## Your instructions
Your task is to transcribe the entries below exactly, from their first line down to the line containing "HALL2 pin OUT: D3 -> A0", and to stop there.

## Records for the task

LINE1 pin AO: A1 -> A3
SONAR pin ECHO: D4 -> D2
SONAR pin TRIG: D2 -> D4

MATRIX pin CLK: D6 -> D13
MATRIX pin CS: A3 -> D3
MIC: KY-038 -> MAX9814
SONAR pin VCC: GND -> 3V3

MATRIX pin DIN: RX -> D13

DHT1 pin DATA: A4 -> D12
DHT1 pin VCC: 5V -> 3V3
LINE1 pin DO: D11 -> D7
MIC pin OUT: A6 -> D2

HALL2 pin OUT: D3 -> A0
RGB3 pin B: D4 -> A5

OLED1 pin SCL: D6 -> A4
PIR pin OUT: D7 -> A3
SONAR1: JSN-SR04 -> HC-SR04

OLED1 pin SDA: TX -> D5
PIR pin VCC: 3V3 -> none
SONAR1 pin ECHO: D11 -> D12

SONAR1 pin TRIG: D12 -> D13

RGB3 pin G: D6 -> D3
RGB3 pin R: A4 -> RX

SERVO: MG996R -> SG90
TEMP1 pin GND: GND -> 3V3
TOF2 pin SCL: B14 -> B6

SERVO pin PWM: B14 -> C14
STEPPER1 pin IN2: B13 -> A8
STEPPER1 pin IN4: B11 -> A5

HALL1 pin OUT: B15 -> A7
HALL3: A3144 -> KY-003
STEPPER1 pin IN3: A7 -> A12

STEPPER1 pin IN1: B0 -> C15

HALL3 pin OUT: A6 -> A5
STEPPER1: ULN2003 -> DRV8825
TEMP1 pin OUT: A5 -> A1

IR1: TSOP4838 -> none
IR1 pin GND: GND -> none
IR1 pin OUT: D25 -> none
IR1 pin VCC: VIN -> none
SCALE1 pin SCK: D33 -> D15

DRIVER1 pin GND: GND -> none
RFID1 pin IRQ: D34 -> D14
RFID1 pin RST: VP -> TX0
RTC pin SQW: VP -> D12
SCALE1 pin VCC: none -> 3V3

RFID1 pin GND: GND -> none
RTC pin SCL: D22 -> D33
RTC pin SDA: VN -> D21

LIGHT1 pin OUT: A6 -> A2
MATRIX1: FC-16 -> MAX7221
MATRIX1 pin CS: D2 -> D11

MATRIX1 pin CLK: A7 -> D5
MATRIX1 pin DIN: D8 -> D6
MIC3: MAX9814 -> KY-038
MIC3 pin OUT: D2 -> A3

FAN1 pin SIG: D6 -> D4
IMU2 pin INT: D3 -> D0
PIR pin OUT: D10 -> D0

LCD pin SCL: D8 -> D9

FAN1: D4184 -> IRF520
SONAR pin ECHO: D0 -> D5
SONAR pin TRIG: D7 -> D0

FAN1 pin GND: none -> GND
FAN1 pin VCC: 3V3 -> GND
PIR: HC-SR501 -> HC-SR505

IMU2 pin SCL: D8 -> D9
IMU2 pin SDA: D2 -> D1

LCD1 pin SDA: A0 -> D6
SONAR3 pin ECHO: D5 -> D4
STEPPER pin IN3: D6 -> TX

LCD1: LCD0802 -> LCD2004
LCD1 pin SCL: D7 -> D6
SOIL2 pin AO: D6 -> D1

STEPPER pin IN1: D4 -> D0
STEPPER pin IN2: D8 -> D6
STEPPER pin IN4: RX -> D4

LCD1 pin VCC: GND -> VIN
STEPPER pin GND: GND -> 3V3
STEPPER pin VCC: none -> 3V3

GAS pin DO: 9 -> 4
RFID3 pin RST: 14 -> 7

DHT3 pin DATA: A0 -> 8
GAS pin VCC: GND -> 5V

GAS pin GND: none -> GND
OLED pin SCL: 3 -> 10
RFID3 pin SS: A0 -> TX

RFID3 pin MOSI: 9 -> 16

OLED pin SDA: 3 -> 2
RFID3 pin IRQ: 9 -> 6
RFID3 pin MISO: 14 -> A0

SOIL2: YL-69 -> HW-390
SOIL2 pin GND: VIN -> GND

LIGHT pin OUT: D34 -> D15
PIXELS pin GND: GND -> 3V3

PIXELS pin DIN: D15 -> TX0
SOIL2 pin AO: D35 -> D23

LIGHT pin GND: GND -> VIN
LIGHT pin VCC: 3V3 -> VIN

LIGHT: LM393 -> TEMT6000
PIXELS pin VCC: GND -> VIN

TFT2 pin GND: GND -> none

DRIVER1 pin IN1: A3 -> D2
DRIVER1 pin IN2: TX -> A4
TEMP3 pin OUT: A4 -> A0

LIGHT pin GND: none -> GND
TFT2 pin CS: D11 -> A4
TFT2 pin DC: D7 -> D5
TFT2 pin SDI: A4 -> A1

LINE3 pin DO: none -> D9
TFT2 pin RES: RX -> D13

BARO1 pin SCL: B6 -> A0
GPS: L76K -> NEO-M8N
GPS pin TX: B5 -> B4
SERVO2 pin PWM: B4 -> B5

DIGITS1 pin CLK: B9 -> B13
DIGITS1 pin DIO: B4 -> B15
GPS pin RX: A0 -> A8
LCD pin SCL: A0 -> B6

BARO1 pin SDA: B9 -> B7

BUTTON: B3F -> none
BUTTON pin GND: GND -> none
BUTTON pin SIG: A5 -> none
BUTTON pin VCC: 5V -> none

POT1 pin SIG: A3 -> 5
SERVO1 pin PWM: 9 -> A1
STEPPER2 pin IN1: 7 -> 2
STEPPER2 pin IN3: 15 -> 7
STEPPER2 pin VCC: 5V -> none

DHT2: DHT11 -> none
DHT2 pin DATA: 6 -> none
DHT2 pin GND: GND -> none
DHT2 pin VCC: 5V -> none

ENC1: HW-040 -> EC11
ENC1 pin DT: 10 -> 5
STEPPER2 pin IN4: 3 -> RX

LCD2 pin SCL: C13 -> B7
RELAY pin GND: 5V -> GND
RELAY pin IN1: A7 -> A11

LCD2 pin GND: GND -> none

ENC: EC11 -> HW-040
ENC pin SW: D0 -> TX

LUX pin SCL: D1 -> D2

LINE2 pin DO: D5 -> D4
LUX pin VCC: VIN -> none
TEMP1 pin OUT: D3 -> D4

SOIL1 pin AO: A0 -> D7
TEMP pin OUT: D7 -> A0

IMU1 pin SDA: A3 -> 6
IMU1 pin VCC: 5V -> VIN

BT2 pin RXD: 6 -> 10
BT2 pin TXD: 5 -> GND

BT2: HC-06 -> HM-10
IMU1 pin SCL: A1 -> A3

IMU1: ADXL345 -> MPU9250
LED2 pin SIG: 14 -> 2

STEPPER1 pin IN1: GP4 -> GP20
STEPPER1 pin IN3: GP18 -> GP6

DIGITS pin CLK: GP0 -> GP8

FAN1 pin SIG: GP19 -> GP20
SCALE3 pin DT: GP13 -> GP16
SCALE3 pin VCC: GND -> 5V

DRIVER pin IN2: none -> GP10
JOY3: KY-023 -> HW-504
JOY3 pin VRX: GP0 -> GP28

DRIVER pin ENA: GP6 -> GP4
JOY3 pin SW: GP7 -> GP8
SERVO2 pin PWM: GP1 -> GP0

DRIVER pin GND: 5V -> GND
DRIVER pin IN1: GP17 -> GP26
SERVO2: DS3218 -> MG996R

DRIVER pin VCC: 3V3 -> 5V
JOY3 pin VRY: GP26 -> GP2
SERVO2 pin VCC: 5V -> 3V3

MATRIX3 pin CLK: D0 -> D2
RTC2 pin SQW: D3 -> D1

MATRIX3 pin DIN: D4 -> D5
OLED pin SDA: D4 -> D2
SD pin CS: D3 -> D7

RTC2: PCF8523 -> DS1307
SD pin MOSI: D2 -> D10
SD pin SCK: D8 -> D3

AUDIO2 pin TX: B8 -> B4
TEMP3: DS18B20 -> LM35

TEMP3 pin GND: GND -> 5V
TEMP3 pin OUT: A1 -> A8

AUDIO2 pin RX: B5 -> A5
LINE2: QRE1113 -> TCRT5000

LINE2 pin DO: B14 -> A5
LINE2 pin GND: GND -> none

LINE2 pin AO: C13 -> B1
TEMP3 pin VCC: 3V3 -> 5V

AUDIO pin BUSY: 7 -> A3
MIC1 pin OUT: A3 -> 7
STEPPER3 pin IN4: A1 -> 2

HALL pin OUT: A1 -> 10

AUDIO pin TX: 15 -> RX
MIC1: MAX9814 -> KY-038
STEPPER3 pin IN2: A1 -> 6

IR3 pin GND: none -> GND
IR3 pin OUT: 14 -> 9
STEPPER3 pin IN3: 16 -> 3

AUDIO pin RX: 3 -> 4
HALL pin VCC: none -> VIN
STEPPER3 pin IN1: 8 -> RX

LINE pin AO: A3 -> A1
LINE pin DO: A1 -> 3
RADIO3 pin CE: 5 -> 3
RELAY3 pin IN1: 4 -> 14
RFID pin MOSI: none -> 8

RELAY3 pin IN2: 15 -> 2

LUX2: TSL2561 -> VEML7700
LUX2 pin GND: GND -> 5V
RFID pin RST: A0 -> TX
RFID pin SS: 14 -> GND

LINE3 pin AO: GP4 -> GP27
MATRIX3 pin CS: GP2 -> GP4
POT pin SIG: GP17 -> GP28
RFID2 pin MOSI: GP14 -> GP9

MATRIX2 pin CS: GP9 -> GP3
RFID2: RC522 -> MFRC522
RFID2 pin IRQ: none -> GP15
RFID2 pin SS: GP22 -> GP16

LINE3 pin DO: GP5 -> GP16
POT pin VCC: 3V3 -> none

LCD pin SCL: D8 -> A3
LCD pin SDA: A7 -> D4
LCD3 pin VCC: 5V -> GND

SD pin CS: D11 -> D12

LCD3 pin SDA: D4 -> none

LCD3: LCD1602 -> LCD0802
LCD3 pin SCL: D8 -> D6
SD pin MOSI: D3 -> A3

## Output for this exercise
LINE1 pin AO: A1 -> A3
SONAR pin ECHO: D4 -> D2
SONAR pin TRIG: D2 -> D4

MATRIX pin CLK: D6 -> D13
MATRIX pin CS: A3 -> D3
MIC: KY-038 -> MAX9814
SONAR pin VCC: GND -> 3V3

MATRIX pin DIN: RX -> D13

DHT1 pin DATA: A4 -> D12
DHT1 pin VCC: 5V -> 3V3
LINE1 pin DO: D11 -> D7
MIC pin OUT: A6 -> D2

HALL2 pin OUT: D3 -> A0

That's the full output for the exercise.